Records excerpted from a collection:
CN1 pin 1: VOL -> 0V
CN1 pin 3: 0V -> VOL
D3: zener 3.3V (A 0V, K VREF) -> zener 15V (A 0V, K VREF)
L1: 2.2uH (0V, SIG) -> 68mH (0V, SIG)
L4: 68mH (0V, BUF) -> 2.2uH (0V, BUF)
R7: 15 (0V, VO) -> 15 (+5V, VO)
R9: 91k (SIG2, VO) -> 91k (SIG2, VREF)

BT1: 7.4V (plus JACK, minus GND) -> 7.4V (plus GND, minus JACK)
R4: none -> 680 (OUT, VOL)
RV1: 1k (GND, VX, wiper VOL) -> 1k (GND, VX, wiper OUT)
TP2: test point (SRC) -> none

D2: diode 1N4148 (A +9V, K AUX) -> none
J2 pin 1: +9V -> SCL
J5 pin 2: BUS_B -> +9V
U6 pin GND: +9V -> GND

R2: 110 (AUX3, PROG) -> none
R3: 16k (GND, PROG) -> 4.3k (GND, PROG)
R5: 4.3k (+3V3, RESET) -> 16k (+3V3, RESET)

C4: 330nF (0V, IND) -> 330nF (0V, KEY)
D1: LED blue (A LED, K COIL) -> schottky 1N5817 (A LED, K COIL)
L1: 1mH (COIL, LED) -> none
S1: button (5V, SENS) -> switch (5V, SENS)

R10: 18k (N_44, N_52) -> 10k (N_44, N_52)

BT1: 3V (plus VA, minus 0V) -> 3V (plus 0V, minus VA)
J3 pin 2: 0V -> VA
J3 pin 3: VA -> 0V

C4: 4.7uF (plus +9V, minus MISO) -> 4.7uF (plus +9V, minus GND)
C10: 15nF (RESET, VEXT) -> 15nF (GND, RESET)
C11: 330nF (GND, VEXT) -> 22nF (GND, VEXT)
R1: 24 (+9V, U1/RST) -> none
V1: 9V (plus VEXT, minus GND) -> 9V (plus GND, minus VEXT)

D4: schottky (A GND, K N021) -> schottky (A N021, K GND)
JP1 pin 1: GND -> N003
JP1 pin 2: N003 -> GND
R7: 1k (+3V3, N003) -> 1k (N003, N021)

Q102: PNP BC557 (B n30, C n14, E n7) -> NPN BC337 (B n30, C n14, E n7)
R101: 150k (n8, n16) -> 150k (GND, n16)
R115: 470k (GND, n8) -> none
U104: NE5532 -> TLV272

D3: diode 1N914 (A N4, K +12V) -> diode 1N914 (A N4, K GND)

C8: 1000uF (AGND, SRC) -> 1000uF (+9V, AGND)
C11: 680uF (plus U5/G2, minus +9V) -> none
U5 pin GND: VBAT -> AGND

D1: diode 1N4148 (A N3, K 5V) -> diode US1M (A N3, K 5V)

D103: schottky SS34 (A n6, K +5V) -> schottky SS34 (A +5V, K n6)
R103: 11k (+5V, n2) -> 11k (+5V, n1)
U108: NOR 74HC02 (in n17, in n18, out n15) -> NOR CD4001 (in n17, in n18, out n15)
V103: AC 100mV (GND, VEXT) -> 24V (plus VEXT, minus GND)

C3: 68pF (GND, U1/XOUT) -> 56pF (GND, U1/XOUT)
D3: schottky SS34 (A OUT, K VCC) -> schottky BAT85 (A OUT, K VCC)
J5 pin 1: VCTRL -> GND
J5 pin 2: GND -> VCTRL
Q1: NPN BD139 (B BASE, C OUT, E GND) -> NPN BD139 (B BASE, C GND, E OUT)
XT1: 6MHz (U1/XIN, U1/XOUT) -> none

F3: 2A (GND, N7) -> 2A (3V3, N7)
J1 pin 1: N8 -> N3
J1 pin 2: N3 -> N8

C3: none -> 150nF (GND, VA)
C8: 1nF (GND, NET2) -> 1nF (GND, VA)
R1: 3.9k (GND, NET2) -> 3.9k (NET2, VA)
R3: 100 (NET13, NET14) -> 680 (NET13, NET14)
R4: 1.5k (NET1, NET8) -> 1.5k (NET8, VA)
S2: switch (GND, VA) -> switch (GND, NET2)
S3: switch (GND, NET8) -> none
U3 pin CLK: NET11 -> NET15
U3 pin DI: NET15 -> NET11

GOAL OF THE EXERCISE:
Reprint exactly the lines above that start at the one with "U5 pin GND: VBAT -> AGND" and end at the one with "C3: 68pF (GND, U1/XOUT)", keeping both and adding none.

TASK RESULT:
U5 pin GND: VBAT -> AGND

D1: diode 1N4148 (A N3, K 5V) -> diode US1M (A N3, K 5V)

D103: schottky SS34 (A n6, K +5V) -> schottky SS34 (A +5V, K n6)
R103: 11k (+5V, n2) -> 11k (+5V, n1)
U108: NOR 74HC02 (in n17, in n18, out n15) -> NOR CD4001 (in n17, in n18, out n15)
V103: AC 100mV (GND, VEXT) -> 24V (plus VEXT, minus GND)

C3: 68pF (GND, U1/XOUT) -> 56pF (GND, U1/XOUT)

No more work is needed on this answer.